[Opening Records to process section]
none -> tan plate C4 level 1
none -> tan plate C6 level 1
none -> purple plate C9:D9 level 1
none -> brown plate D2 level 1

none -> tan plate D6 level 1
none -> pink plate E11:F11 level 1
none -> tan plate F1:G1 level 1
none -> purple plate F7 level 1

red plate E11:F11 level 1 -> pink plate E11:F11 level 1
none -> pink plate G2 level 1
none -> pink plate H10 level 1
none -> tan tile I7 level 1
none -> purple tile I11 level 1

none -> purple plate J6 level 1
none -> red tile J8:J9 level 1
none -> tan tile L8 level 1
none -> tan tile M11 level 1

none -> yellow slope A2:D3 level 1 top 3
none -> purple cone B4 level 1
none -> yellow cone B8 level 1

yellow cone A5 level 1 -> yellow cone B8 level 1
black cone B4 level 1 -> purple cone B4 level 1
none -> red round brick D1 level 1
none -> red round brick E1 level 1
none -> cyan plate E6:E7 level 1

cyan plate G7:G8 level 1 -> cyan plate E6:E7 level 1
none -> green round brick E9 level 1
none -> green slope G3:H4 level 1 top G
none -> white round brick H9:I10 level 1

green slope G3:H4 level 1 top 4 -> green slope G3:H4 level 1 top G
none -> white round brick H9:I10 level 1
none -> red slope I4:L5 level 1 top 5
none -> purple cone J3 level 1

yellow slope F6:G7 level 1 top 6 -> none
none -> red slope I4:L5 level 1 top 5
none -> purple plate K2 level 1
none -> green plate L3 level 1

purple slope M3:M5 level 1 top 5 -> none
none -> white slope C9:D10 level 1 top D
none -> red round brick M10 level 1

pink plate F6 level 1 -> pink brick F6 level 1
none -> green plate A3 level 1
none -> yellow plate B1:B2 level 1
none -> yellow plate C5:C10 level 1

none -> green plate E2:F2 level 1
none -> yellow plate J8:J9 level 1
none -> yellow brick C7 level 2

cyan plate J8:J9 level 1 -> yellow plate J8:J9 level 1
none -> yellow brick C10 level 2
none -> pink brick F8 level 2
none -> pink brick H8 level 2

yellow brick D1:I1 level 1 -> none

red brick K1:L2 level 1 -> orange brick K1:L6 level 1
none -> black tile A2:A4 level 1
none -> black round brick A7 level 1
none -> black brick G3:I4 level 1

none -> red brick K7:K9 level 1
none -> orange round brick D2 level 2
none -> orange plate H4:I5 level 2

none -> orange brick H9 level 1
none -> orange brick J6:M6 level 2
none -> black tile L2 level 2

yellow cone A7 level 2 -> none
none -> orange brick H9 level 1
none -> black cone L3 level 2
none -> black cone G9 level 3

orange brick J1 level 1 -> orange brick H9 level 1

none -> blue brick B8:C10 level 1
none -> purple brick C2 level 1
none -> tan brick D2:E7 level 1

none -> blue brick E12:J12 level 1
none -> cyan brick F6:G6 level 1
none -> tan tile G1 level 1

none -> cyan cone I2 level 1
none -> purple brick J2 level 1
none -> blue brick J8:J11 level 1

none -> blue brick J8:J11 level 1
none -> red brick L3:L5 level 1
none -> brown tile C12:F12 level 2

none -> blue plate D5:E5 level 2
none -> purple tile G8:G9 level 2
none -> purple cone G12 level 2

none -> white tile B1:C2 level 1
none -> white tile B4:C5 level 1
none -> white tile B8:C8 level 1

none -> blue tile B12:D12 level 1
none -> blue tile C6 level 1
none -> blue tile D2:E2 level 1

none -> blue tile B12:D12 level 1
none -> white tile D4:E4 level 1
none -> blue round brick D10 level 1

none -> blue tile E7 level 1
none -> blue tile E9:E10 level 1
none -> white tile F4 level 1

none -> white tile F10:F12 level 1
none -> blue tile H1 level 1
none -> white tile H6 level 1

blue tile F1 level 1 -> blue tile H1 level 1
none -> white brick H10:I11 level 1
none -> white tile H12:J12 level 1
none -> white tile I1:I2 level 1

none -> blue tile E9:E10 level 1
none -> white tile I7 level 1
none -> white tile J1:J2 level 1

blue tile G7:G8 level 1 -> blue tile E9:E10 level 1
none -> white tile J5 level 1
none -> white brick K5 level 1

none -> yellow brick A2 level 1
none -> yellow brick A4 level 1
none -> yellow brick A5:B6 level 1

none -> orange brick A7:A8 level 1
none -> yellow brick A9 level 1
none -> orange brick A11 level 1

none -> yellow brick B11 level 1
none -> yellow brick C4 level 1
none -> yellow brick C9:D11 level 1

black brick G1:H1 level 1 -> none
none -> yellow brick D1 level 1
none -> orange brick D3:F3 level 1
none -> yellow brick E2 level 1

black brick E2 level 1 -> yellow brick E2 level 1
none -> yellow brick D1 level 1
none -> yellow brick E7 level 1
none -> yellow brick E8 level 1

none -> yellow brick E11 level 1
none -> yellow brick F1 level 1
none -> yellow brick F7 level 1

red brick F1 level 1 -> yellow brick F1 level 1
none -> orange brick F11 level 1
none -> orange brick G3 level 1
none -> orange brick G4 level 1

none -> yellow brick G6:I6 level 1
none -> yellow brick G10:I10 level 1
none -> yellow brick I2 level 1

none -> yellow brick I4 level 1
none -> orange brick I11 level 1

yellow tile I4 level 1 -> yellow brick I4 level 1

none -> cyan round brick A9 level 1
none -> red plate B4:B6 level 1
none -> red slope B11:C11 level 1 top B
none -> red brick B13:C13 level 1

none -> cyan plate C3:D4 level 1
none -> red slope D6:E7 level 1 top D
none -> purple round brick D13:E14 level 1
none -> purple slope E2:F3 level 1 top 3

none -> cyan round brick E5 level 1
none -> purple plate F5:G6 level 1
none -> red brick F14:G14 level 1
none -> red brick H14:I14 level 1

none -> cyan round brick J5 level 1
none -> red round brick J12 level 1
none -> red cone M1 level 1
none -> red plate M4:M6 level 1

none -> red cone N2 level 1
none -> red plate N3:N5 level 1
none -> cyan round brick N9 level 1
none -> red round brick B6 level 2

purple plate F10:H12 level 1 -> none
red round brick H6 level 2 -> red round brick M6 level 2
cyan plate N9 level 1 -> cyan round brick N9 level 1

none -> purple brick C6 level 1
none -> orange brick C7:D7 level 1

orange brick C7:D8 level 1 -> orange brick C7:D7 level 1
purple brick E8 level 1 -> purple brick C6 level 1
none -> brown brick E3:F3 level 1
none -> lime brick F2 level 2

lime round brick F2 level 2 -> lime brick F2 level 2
[Closing Records to process section]
- [Action item] Word for word, quote the lines of the material from the first line through the line with "none -> purple tile I11 level 1", both ends included.

- [Your solution]
none -> tan plate C4 level 1
none -> tan plate C6 level 1
none -> purple plate C9:D9 level 1
none -> brown plate D2 level 1

none -> tan plate D6 level 1
none -> pink plate E11:F11 level 1
none -> tan plate F1:G1 level 1
none -> purple plate F7 level 1

red plate E11:F11 level 1 -> pink plate E11:F11 level 1
none -> pink plate G2 level 1
none -> pink plate H10 level 1
none -> tan tile I7 level 1
none -> purple tile I11 level 1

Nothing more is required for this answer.